▸ WHAT YOU NEED TO DO:
An exact repetition of the data is required; no picture should appear in it.

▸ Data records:
=-=-=-=-=

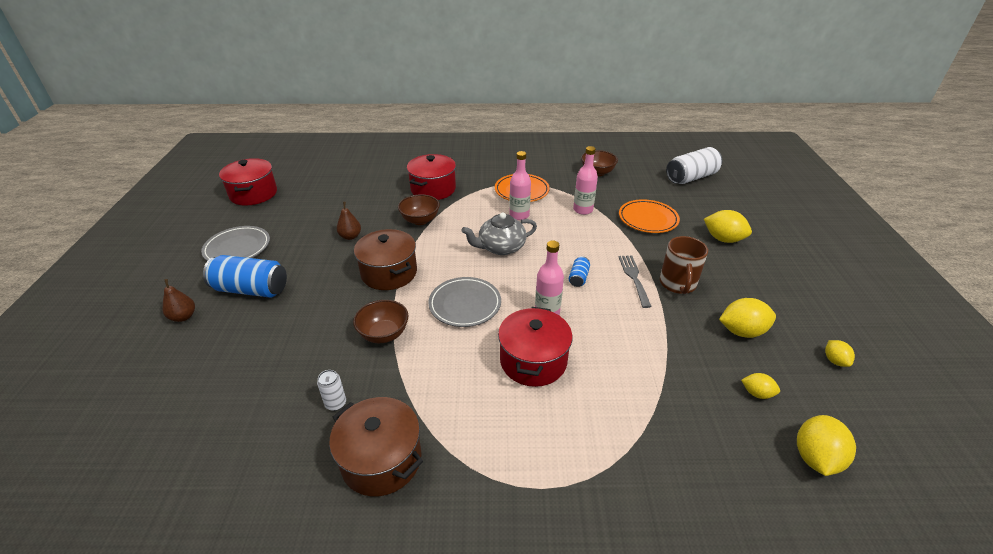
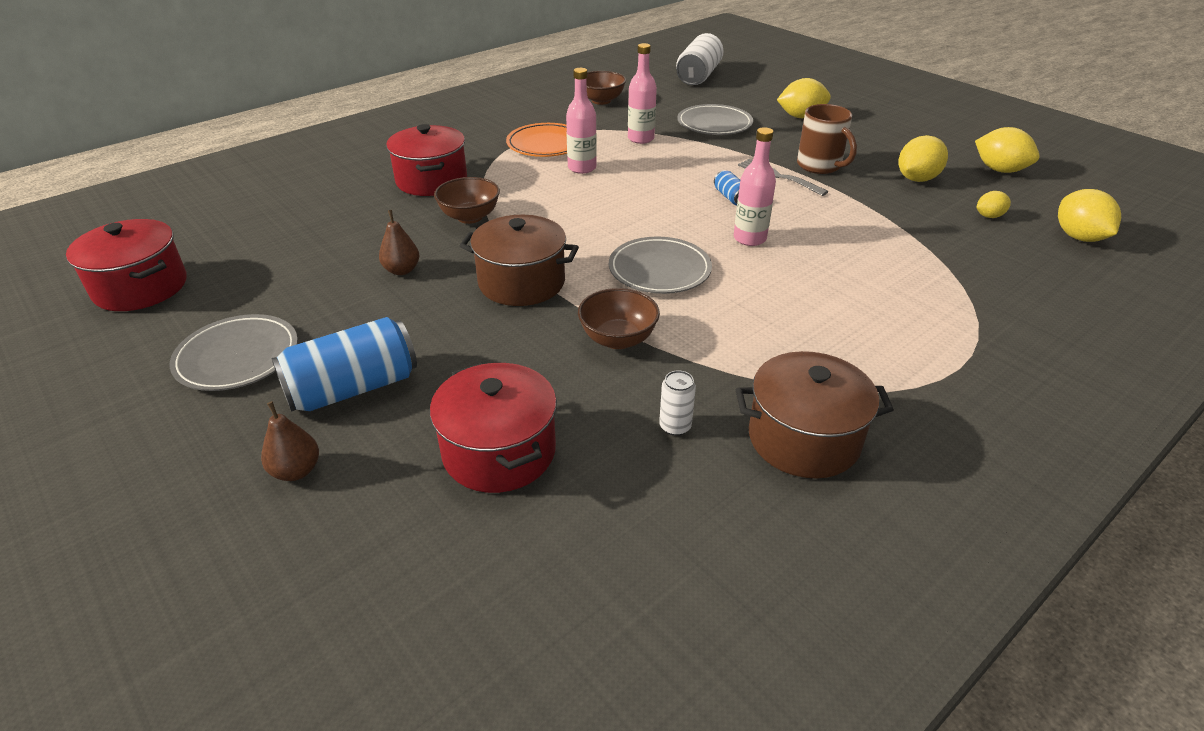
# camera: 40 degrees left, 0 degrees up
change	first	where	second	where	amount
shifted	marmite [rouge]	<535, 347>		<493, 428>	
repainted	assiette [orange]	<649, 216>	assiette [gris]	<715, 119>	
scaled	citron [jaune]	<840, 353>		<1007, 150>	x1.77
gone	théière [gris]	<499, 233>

=-=-=-=-=

▸ ANSWER AREA:
# camera: 40 degrees left, 0 degrees up
change	first	where	second	where	amount
shifted	marmite [rouge]	<535, 347>		<493, 428>	
repainted	assiette [orange]	<649, 216>	assiette [gris]	<715, 119>	
scaled	citron [jaune]	<840, 353>		<1007, 150>	x1.77
gone	théière [gris]	<499, 233>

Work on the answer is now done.